Requirement: Retype the whole listing verbatim and keep the pictures out of it.

Source data:
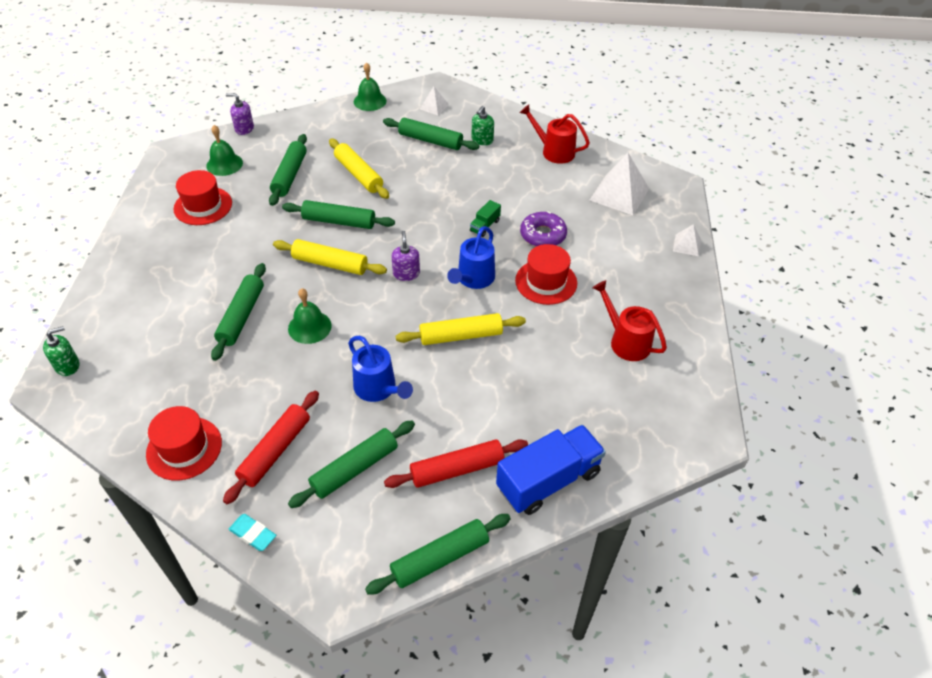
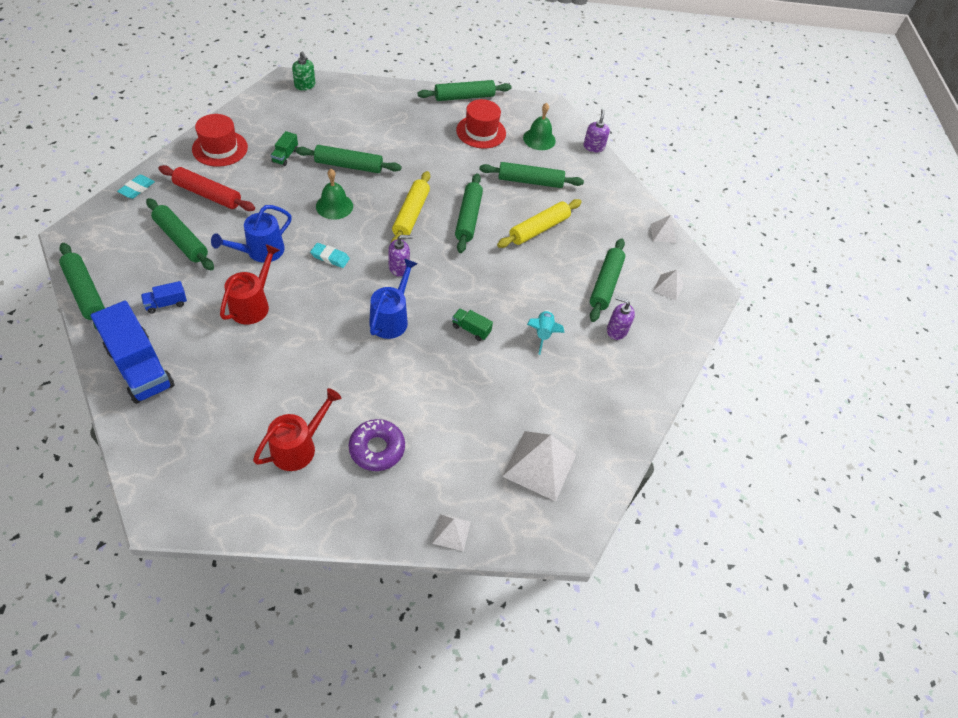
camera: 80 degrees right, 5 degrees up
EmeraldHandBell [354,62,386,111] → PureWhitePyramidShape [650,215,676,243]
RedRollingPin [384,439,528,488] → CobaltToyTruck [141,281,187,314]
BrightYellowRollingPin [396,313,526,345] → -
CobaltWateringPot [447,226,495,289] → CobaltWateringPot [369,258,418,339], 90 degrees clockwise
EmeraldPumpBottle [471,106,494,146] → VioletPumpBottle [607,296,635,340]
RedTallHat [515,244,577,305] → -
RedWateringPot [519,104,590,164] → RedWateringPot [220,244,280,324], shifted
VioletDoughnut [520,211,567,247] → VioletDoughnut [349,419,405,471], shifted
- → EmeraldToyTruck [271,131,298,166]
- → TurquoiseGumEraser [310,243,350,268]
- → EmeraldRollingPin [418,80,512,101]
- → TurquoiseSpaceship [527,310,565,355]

Reply to the exercise:
camera: 80 degrees right, 5 degrees up
EmeraldHandBell [354,62,386,111] → PureWhitePyramidShape [650,215,676,243]
RedRollingPin [384,439,528,488] → CobaltToyTruck [141,281,187,314]
BrightYellowRollingPin [396,313,526,345] → -
CobaltWateringPot [447,226,495,289] → CobaltWateringPot [369,258,418,339], 90 degrees clockwise
EmeraldPumpBottle [471,106,494,146] → VioletPumpBottle [607,296,635,340]
RedTallHat [515,244,577,305] → -
RedWateringPot [519,104,590,164] → RedWateringPot [220,244,280,324], shifted
VioletDoughnut [520,211,567,247] → VioletDoughnut [349,419,405,471], shifted
- → EmeraldToyTruck [271,131,298,166]
- → TurquoiseGumEraser [310,243,350,268]
- → EmeraldRollingPin [418,80,512,101]
- → TurquoiseSpaceship [527,310,565,355]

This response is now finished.